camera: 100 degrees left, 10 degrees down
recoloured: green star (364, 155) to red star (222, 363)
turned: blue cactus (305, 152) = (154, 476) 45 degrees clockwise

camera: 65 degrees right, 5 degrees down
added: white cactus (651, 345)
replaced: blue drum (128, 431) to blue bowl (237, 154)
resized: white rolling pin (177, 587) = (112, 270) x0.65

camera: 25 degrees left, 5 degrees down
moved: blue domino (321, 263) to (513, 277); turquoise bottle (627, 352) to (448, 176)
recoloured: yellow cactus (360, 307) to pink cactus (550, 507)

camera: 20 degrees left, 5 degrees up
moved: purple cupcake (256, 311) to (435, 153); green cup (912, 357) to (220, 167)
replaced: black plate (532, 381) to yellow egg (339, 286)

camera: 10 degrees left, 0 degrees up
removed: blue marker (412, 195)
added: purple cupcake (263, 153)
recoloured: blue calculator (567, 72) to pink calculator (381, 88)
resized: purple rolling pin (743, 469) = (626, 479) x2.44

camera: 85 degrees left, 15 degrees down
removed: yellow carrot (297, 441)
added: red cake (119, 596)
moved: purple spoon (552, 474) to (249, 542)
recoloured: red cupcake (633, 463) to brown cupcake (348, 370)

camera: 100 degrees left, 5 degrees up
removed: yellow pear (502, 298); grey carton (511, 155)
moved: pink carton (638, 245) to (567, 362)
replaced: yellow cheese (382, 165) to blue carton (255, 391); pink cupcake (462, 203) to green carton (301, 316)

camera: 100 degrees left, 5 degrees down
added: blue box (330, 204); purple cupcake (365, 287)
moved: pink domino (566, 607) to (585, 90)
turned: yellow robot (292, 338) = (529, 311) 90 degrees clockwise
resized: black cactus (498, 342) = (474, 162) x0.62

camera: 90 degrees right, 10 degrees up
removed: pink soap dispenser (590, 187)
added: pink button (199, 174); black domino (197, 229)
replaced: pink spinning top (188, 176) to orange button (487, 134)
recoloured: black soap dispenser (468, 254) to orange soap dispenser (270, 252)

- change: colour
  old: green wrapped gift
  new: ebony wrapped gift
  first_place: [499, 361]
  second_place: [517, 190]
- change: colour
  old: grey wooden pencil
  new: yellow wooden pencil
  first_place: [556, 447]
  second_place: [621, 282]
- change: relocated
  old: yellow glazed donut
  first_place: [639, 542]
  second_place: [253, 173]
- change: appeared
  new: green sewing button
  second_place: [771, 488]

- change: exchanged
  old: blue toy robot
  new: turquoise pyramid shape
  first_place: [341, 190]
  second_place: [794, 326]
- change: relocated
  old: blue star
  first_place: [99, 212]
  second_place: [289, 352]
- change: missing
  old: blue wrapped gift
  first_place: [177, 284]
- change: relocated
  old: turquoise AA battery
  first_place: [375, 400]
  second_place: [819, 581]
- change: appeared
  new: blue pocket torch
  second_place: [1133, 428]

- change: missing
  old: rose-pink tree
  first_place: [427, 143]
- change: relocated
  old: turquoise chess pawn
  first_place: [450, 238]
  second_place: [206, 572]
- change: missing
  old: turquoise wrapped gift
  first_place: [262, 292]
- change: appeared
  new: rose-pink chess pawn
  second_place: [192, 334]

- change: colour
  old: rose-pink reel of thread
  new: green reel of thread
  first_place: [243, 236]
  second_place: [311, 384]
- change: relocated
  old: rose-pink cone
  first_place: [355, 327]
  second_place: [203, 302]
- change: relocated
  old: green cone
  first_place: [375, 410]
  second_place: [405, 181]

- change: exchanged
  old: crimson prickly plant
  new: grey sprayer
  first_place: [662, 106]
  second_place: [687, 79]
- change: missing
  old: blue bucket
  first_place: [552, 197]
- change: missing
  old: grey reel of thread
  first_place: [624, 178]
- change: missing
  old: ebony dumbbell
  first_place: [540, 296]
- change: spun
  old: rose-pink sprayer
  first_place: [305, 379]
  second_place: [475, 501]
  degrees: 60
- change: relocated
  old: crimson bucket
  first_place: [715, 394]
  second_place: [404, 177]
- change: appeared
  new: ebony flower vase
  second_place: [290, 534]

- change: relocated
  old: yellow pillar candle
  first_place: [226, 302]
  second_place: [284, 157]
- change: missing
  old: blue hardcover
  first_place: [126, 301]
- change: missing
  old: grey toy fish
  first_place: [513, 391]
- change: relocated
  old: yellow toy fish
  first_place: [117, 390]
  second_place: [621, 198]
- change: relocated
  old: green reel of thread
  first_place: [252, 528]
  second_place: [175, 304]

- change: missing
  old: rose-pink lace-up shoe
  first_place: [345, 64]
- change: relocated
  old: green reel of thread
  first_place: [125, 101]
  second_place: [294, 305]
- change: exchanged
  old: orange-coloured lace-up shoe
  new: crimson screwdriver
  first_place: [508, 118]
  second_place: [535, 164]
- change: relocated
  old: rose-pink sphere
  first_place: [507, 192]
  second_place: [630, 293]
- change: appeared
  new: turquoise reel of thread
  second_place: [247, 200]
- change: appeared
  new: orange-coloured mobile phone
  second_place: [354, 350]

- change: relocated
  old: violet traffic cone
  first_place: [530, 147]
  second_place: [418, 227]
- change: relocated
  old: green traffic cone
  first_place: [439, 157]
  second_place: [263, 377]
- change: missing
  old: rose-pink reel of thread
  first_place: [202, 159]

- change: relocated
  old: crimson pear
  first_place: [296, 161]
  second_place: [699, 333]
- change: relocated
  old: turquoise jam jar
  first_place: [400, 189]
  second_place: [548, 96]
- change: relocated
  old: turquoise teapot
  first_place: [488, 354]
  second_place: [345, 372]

⁂

### Exercise details
Copy out every line of the listing that contains the string "wooden".

### Answer section
  old: grey wooden pencil
  new: yellow wooden pencil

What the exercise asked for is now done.